What this task involves → Your task is to output every record exactly as it is given.

Scene difference descriptions:
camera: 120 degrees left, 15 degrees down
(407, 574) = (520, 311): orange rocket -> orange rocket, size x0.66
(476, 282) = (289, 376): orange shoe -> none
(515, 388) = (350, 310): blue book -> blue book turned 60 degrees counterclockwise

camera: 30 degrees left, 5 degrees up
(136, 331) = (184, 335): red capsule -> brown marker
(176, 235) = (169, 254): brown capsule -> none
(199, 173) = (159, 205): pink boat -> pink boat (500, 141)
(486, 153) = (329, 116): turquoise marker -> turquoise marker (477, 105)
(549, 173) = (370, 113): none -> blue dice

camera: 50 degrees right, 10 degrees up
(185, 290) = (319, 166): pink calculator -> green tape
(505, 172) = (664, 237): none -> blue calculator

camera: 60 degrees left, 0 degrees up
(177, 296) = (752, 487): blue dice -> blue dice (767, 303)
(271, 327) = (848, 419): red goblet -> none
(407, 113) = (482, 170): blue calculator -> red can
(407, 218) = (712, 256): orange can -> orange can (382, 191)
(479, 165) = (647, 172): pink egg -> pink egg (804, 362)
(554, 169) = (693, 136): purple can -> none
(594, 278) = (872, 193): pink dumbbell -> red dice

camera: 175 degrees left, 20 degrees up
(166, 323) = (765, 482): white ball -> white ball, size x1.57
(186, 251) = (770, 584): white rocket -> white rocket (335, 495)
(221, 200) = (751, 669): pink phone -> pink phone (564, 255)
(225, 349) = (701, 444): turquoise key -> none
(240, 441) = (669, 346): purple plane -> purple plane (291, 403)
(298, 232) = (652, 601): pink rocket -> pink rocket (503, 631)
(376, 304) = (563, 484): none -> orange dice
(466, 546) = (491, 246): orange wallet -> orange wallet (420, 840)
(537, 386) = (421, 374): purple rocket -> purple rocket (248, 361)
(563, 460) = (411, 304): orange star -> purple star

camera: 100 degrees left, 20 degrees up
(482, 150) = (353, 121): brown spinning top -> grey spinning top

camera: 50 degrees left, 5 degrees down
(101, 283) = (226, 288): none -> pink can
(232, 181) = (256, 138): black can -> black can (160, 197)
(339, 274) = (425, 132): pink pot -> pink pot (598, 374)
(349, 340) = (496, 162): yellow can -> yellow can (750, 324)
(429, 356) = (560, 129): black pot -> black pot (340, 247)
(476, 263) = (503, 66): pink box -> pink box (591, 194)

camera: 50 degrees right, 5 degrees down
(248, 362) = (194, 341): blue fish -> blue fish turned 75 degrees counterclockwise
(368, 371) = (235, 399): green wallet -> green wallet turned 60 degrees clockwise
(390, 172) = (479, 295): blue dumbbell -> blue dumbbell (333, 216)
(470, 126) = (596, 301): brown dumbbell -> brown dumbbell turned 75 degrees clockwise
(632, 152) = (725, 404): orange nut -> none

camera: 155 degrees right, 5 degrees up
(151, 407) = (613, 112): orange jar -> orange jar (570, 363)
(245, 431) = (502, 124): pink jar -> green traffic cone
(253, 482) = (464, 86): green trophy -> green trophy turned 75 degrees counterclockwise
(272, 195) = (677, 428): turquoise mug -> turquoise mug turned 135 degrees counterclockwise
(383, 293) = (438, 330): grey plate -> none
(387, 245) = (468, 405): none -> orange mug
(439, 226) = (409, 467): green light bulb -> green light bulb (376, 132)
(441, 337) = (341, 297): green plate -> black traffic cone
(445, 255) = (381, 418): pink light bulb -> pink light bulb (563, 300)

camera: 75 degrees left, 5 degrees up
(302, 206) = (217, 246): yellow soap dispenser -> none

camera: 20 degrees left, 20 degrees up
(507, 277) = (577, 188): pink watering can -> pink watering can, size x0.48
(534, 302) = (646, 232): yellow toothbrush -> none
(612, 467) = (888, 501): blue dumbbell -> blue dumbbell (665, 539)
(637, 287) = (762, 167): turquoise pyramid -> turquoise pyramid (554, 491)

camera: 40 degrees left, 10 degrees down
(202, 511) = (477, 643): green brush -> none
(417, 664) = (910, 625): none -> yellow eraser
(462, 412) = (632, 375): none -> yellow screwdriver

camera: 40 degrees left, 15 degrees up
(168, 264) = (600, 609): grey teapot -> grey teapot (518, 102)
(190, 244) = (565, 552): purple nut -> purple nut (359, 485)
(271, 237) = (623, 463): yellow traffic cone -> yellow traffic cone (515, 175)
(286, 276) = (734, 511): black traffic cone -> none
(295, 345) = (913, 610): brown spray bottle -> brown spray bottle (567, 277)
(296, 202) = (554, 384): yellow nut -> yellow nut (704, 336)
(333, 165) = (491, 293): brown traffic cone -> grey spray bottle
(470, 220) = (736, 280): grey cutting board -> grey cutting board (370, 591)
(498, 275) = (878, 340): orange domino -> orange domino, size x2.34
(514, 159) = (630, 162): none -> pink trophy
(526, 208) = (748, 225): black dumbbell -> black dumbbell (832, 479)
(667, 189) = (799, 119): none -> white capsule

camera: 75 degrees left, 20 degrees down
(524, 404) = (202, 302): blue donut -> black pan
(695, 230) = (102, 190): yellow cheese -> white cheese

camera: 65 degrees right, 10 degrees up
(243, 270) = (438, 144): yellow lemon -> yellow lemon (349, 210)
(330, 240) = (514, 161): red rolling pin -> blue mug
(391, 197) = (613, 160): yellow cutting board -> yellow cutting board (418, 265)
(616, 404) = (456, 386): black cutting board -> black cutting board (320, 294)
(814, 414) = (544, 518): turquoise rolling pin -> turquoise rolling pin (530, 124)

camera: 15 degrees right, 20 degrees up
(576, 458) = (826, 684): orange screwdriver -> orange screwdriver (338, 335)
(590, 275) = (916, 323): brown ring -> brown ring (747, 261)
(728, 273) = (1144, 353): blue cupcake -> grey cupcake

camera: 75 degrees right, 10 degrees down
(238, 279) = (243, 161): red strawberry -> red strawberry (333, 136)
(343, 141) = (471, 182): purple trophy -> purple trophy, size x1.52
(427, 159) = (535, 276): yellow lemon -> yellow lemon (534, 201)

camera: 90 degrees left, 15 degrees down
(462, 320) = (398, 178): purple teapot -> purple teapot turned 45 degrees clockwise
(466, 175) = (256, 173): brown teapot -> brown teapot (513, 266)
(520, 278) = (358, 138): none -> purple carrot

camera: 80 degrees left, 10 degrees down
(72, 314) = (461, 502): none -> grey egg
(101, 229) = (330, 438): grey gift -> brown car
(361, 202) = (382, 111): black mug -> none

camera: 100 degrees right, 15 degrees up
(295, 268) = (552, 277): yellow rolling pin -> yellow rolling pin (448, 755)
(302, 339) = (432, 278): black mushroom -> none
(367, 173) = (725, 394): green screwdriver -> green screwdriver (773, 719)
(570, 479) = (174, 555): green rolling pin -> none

Result of this exercise →
camera: 120 degrees left, 15 degrees down
(407, 574) = (520, 311): orange rocket -> orange rocket, size x0.66
(476, 282) = (289, 376): orange shoe -> none
(515, 388) = (350, 310): blue book -> blue book turned 60 degrees counterclockwise

camera: 30 degrees left, 5 degrees up
(136, 331) = (184, 335): red capsule -> brown marker
(176, 235) = (169, 254): brown capsule -> none
(199, 173) = (159, 205): pink boat -> pink boat (500, 141)
(486, 153) = (329, 116): turquoise marker -> turquoise marker (477, 105)
(549, 173) = (370, 113): none -> blue dice

camera: 50 degrees right, 10 degrees up
(185, 290) = (319, 166): pink calculator -> green tape
(505, 172) = (664, 237): none -> blue calculator

camera: 60 degrees left, 0 degrees up
(177, 296) = (752, 487): blue dice -> blue dice (767, 303)
(271, 327) = (848, 419): red goblet -> none
(407, 113) = (482, 170): blue calculator -> red can
(407, 218) = (712, 256): orange can -> orange can (382, 191)
(479, 165) = (647, 172): pink egg -> pink egg (804, 362)
(554, 169) = (693, 136): purple can -> none
(594, 278) = (872, 193): pink dumbbell -> red dice

camera: 175 degrees left, 20 degrees up
(166, 323) = (765, 482): white ball -> white ball, size x1.57
(186, 251) = (770, 584): white rocket -> white rocket (335, 495)
(221, 200) = (751, 669): pink phone -> pink phone (564, 255)
(225, 349) = (701, 444): turquoise key -> none
(240, 441) = (669, 346): purple plane -> purple plane (291, 403)
(298, 232) = (652, 601): pink rocket -> pink rocket (503, 631)
(376, 304) = (563, 484): none -> orange dice
(466, 546) = (491, 246): orange wallet -> orange wallet (420, 840)
(537, 386) = (421, 374): purple rocket -> purple rocket (248, 361)
(563, 460) = (411, 304): orange star -> purple star

camera: 100 degrees left, 20 degrees up
(482, 150) = (353, 121): brown spinning top -> grey spinning top

camera: 50 degrees left, 5 degrees down
(101, 283) = (226, 288): none -> pink can
(232, 181) = (256, 138): black can -> black can (160, 197)
(339, 274) = (425, 132): pink pot -> pink pot (598, 374)
(349, 340) = (496, 162): yellow can -> yellow can (750, 324)
(429, 356) = (560, 129): black pot -> black pot (340, 247)
(476, 263) = (503, 66): pink box -> pink box (591, 194)

camera: 50 degrees right, 5 degrees down
(248, 362) = (194, 341): blue fish -> blue fish turned 75 degrees counterclockwise
(368, 371) = (235, 399): green wallet -> green wallet turned 60 degrees clockwise
(390, 172) = (479, 295): blue dumbbell -> blue dumbbell (333, 216)
(470, 126) = (596, 301): brown dumbbell -> brown dumbbell turned 75 degrees clockwise
(632, 152) = (725, 404): orange nut -> none

camera: 155 degrees right, 5 degrees up
(151, 407) = (613, 112): orange jar -> orange jar (570, 363)
(245, 431) = (502, 124): pink jar -> green traffic cone
(253, 482) = (464, 86): green trophy -> green trophy turned 75 degrees counterclockwise
(272, 195) = (677, 428): turquoise mug -> turquoise mug turned 135 degrees counterclockwise
(383, 293) = (438, 330): grey plate -> none
(387, 245) = (468, 405): none -> orange mug
(439, 226) = (409, 467): green light bulb -> green light bulb (376, 132)
(441, 337) = (341, 297): green plate -> black traffic cone
(445, 255) = (381, 418): pink light bulb -> pink light bulb (563, 300)

camera: 75 degrees left, 5 degrees up
(302, 206) = (217, 246): yellow soap dispenser -> none

camera: 20 degrees left, 20 degrees up
(507, 277) = (577, 188): pink watering can -> pink watering can, size x0.48
(534, 302) = (646, 232): yellow toothbrush -> none
(612, 467) = (888, 501): blue dumbbell -> blue dumbbell (665, 539)
(637, 287) = (762, 167): turquoise pyramid -> turquoise pyramid (554, 491)

camera: 40 degrees left, 10 degrees down
(202, 511) = (477, 643): green brush -> none
(417, 664) = (910, 625): none -> yellow eraser
(462, 412) = (632, 375): none -> yellow screwdriver

camera: 40 degrees left, 15 degrees up
(168, 264) = (600, 609): grey teapot -> grey teapot (518, 102)
(190, 244) = (565, 552): purple nut -> purple nut (359, 485)
(271, 237) = (623, 463): yellow traffic cone -> yellow traffic cone (515, 175)
(286, 276) = (734, 511): black traffic cone -> none
(295, 345) = (913, 610): brown spray bottle -> brown spray bottle (567, 277)
(296, 202) = (554, 384): yellow nut -> yellow nut (704, 336)
(333, 165) = (491, 293): brown traffic cone -> grey spray bottle
(470, 220) = (736, 280): grey cutting board -> grey cutting board (370, 591)
(498, 275) = (878, 340): orange domino -> orange domino, size x2.34
(514, 159) = (630, 162): none -> pink trophy
(526, 208) = (748, 225): black dumbbell -> black dumbbell (832, 479)
(667, 189) = (799, 119): none -> white capsule

camera: 75 degrees left, 20 degrees down
(524, 404) = (202, 302): blue donut -> black pan
(695, 230) = (102, 190): yellow cheese -> white cheese

camera: 65 degrees right, 10 degrees up
(243, 270) = (438, 144): yellow lemon -> yellow lemon (349, 210)
(330, 240) = (514, 161): red rolling pin -> blue mug
(391, 197) = (613, 160): yellow cutting board -> yellow cutting board (418, 265)
(616, 404) = (456, 386): black cutting board -> black cutting board (320, 294)
(814, 414) = (544, 518): turquoise rolling pin -> turquoise rolling pin (530, 124)

camera: 15 degrees right, 20 degrees up
(576, 458) = (826, 684): orange screwdriver -> orange screwdriver (338, 335)
(590, 275) = (916, 323): brown ring -> brown ring (747, 261)
(728, 273) = (1144, 353): blue cupcake -> grey cupcake

camera: 75 degrees right, 10 degrees down
(238, 279) = (243, 161): red strawberry -> red strawberry (333, 136)
(343, 141) = (471, 182): purple trophy -> purple trophy, size x1.52
(427, 159) = (535, 276): yellow lemon -> yellow lemon (534, 201)

camera: 90 degrees left, 15 degrees down
(462, 320) = (398, 178): purple teapot -> purple teapot turned 45 degrees clockwise
(466, 175) = (256, 173): brown teapot -> brown teapot (513, 266)
(520, 278) = (358, 138): none -> purple carrot

camera: 80 degrees left, 10 degrees down
(72, 314) = (461, 502): none -> grey egg
(101, 229) = (330, 438): grey gift -> brown car
(361, 202) = (382, 111): black mug -> none

camera: 100 degrees right, 15 degrees up
(295, 268) = (552, 277): yellow rolling pin -> yellow rolling pin (448, 755)
(302, 339) = (432, 278): black mushroom -> none
(367, 173) = (725, 394): green screwdriver -> green screwdriver (773, 719)
(570, 479) = (174, 555): green rolling pin -> none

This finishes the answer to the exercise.